EXERCISE DETAILS >> Reproduce, character for character, the rows below from the line containing "agate [1654, 1325]" through the line containing "baker (1161, 652)", including both of those lines.

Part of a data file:
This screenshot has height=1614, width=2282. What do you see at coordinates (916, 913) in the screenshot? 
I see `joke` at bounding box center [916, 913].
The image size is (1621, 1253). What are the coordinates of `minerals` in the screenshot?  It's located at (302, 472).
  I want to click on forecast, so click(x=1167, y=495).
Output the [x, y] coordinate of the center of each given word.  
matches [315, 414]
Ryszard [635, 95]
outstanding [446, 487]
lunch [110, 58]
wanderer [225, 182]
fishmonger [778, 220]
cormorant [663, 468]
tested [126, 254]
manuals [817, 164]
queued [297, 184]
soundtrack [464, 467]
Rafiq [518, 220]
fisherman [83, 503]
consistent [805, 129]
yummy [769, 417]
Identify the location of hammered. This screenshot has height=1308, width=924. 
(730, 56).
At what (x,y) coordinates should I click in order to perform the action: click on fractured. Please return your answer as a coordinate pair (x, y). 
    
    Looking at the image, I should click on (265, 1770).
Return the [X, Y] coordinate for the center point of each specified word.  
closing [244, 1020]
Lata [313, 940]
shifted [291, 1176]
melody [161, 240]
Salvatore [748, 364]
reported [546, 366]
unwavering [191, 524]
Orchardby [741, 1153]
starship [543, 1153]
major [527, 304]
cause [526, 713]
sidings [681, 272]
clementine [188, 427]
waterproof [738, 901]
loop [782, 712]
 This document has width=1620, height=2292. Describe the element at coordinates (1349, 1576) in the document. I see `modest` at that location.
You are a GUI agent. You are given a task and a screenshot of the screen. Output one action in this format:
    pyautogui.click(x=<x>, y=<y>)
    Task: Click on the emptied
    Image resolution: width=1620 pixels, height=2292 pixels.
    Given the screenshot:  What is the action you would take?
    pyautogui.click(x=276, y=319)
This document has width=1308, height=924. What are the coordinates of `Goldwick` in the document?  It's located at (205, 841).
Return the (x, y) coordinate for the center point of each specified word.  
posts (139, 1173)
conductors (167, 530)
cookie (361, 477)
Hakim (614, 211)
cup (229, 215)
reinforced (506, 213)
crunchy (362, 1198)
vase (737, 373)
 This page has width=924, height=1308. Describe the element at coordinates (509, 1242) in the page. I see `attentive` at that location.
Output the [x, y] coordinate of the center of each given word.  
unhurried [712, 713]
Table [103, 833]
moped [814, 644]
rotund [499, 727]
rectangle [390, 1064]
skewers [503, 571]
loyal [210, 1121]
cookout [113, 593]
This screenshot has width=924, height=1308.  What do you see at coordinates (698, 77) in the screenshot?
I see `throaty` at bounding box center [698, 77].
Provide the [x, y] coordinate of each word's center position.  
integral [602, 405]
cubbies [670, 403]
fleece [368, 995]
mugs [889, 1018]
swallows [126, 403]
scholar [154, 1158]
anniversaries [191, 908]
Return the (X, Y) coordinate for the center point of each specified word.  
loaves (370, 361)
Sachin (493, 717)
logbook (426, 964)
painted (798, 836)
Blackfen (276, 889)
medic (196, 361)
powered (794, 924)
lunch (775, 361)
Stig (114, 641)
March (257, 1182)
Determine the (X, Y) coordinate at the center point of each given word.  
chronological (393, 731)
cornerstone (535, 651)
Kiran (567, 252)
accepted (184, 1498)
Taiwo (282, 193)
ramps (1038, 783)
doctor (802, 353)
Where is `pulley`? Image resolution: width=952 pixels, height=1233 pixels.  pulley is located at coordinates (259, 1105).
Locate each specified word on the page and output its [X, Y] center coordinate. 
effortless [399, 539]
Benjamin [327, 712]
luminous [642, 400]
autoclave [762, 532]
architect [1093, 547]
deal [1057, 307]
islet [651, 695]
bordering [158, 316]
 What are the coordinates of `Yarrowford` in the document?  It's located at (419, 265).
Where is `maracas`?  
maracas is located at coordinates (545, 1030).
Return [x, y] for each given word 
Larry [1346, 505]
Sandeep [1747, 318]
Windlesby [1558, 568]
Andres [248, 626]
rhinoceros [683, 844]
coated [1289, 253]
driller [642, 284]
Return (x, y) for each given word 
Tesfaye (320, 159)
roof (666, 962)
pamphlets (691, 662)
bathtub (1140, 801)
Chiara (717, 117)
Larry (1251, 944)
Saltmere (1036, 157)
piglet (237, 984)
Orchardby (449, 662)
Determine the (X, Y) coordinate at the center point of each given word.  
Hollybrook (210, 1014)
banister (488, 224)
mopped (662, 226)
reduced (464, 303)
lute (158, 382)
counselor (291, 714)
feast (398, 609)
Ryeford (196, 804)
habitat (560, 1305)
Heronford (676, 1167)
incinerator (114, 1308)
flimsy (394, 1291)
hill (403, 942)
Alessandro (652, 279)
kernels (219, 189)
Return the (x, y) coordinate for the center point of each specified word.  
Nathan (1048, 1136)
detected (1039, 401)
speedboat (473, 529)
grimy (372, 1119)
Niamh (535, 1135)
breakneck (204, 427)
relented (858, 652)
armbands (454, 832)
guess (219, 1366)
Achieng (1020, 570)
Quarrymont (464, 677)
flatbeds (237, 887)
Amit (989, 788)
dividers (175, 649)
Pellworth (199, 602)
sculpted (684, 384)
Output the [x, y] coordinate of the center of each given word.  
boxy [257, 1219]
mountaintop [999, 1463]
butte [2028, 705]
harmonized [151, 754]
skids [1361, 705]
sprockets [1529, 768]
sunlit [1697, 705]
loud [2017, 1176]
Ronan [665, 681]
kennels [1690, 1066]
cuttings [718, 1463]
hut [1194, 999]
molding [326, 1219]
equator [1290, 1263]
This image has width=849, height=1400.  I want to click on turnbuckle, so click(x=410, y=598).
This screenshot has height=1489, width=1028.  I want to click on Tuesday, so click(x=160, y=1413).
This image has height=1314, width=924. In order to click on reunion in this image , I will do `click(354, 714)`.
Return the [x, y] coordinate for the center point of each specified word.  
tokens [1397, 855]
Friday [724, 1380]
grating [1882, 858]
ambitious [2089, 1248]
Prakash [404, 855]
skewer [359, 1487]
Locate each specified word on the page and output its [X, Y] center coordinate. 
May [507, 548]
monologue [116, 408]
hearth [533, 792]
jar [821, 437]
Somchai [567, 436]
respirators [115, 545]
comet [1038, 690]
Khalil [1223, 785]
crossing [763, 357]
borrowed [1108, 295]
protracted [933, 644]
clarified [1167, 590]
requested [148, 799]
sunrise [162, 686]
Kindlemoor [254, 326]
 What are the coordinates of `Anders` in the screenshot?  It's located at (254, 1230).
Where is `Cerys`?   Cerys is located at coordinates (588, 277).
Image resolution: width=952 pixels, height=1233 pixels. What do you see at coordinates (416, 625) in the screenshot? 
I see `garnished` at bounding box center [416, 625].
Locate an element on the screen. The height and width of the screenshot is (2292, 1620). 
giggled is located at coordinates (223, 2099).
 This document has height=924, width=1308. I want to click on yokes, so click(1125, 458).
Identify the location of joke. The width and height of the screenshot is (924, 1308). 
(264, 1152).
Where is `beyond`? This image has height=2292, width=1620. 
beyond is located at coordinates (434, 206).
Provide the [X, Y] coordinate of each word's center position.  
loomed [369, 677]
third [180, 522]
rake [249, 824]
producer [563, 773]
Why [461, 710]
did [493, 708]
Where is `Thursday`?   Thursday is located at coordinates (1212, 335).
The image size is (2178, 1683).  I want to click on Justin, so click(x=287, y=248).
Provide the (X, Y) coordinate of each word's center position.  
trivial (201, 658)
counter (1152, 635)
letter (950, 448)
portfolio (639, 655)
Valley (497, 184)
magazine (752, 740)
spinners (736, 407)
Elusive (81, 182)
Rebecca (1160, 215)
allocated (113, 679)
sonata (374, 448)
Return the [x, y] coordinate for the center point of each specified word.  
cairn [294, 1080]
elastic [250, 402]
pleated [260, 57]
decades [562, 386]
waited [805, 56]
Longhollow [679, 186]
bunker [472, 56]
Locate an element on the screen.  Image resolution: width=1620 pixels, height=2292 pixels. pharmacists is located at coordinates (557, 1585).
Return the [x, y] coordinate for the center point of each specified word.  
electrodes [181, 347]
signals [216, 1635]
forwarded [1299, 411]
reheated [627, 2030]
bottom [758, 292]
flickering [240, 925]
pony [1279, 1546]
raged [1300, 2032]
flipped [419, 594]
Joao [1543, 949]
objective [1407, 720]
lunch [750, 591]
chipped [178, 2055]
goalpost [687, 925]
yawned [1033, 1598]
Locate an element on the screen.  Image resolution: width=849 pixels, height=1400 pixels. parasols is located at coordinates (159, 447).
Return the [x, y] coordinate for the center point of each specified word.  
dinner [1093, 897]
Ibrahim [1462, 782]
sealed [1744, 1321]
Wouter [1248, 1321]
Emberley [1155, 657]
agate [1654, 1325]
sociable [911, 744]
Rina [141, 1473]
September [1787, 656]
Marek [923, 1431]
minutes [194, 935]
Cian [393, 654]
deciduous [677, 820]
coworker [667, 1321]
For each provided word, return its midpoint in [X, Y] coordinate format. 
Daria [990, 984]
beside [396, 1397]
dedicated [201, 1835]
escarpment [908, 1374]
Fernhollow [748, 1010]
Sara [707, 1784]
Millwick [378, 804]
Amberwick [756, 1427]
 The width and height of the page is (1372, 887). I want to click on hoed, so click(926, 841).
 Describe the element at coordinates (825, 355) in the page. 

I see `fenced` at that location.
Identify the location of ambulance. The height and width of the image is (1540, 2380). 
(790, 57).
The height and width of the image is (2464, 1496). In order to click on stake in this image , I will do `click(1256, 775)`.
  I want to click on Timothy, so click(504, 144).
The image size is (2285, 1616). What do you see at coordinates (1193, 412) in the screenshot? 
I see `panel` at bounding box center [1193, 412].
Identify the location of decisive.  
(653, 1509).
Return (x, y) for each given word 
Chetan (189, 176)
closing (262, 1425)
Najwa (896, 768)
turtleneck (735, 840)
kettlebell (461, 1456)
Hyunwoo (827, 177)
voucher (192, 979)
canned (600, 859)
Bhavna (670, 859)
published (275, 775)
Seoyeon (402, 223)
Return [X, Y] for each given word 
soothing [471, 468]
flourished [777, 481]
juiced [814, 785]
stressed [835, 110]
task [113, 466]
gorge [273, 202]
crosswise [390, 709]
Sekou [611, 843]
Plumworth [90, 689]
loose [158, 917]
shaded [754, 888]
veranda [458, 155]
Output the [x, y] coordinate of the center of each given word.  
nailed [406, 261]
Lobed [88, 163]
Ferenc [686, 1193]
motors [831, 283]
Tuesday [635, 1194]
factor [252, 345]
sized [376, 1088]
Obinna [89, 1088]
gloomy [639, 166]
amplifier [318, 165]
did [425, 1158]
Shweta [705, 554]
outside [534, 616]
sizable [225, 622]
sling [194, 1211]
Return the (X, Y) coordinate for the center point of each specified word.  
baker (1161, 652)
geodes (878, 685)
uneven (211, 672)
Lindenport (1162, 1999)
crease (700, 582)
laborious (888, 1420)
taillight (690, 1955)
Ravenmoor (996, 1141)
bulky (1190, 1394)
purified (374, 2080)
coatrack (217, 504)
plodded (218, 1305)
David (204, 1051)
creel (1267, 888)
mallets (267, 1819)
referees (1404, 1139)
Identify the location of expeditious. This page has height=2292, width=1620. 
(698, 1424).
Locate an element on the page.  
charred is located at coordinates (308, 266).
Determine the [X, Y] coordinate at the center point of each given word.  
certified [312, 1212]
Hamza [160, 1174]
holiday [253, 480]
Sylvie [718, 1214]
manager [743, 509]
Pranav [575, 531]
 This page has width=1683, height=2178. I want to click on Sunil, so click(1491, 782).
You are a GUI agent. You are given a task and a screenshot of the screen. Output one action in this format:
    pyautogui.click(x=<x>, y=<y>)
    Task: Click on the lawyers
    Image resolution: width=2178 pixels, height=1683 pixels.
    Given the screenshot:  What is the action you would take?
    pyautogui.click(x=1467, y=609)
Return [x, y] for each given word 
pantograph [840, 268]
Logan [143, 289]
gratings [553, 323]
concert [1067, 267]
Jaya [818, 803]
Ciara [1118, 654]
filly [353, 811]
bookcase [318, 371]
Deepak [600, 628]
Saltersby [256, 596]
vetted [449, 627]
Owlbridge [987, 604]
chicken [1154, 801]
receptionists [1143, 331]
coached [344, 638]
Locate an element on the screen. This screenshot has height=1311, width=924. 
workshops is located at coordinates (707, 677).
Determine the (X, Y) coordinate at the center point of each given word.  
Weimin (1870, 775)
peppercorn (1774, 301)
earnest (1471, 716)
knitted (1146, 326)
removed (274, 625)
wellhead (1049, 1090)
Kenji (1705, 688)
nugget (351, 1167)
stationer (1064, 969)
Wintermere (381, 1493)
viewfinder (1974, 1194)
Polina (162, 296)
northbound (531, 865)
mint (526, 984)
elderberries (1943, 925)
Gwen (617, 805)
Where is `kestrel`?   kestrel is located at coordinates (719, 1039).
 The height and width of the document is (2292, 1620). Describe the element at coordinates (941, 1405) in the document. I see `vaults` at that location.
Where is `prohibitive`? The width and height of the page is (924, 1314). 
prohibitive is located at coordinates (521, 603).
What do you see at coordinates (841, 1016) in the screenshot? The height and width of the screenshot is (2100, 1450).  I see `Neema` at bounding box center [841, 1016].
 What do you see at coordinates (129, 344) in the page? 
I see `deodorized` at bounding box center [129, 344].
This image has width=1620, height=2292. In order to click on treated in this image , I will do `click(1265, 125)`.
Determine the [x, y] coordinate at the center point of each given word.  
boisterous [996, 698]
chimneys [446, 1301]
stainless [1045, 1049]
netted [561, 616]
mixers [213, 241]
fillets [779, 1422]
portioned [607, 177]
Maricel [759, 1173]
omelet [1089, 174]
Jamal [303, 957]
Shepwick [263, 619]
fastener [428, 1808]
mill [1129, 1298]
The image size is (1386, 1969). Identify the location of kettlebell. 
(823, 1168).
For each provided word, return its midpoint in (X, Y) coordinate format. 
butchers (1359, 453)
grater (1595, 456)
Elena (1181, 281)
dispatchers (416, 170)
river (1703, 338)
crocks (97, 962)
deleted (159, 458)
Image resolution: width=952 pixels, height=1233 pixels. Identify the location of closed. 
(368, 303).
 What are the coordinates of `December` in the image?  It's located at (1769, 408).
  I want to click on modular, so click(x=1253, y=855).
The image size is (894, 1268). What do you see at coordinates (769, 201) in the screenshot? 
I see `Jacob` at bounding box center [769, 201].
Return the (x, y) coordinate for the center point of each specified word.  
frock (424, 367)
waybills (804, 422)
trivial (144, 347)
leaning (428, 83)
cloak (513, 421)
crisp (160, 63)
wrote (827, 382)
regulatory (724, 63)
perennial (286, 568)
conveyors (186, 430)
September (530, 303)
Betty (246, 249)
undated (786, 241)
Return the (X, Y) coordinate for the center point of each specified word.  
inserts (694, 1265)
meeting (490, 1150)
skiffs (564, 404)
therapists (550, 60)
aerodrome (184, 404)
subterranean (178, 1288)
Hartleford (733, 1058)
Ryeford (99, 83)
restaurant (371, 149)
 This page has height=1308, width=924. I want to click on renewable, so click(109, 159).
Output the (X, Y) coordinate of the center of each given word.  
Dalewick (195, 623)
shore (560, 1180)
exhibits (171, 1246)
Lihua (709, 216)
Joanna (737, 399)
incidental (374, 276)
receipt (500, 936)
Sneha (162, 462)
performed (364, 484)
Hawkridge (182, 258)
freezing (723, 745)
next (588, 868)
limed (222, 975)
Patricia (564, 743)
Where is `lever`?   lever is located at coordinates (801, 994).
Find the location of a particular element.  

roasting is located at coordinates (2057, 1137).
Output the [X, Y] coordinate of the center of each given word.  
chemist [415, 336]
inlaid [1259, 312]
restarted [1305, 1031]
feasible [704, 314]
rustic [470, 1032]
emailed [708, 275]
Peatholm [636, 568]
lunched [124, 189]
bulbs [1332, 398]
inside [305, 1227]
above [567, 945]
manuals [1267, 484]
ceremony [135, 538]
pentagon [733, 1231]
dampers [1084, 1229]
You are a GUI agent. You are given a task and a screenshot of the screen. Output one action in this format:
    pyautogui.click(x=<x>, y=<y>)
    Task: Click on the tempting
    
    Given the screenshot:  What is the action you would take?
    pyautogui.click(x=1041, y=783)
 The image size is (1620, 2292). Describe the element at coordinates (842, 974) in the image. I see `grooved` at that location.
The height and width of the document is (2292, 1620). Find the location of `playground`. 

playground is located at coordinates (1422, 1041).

REPLY >>
agate [1654, 1325]
sociable [911, 744]
Rina [141, 1473]
September [1787, 656]
Marek [923, 1431]
minutes [194, 935]
Cian [393, 654]
deciduous [677, 820]
coworker [667, 1321]
For each provided word, return its midpoint in [X, Y] coordinate format. 
Daria [990, 984]
beside [396, 1397]
dedicated [201, 1835]
escarpment [908, 1374]
Fernhollow [748, 1010]
Sara [707, 1784]
Millwick [378, 804]
Amberwick [756, 1427]
 The width and height of the page is (1372, 887). I want to click on hoed, so click(926, 841).
 Describe the element at coordinates (825, 355) in the page. 

I see `fenced` at that location.
Identify the location of ambulance. The height and width of the image is (1540, 2380). 
(790, 57).
The height and width of the image is (2464, 1496). In order to click on stake in this image , I will do `click(1256, 775)`.
  I want to click on Timothy, so click(504, 144).
The image size is (2285, 1616). What do you see at coordinates (1193, 412) in the screenshot? 
I see `panel` at bounding box center [1193, 412].
Identify the location of decisive.  
(653, 1509).
Return (x, y) for each given word 
Chetan (189, 176)
closing (262, 1425)
Najwa (896, 768)
turtleneck (735, 840)
kettlebell (461, 1456)
Hyunwoo (827, 177)
voucher (192, 979)
canned (600, 859)
Bhavna (670, 859)
published (275, 775)
Seoyeon (402, 223)
Return [X, Y] for each given word 
soothing [471, 468]
flourished [777, 481]
juiced [814, 785]
stressed [835, 110]
task [113, 466]
gorge [273, 202]
crosswise [390, 709]
Sekou [611, 843]
Plumworth [90, 689]
loose [158, 917]
shaded [754, 888]
veranda [458, 155]
Output the [x, y] coordinate of the center of each given word.  
nailed [406, 261]
Lobed [88, 163]
Ferenc [686, 1193]
motors [831, 283]
Tuesday [635, 1194]
factor [252, 345]
sized [376, 1088]
Obinna [89, 1088]
gloomy [639, 166]
amplifier [318, 165]
did [425, 1158]
Shweta [705, 554]
outside [534, 616]
sizable [225, 622]
sling [194, 1211]
Return the (X, Y) coordinate for the center point of each specified word.  
baker (1161, 652)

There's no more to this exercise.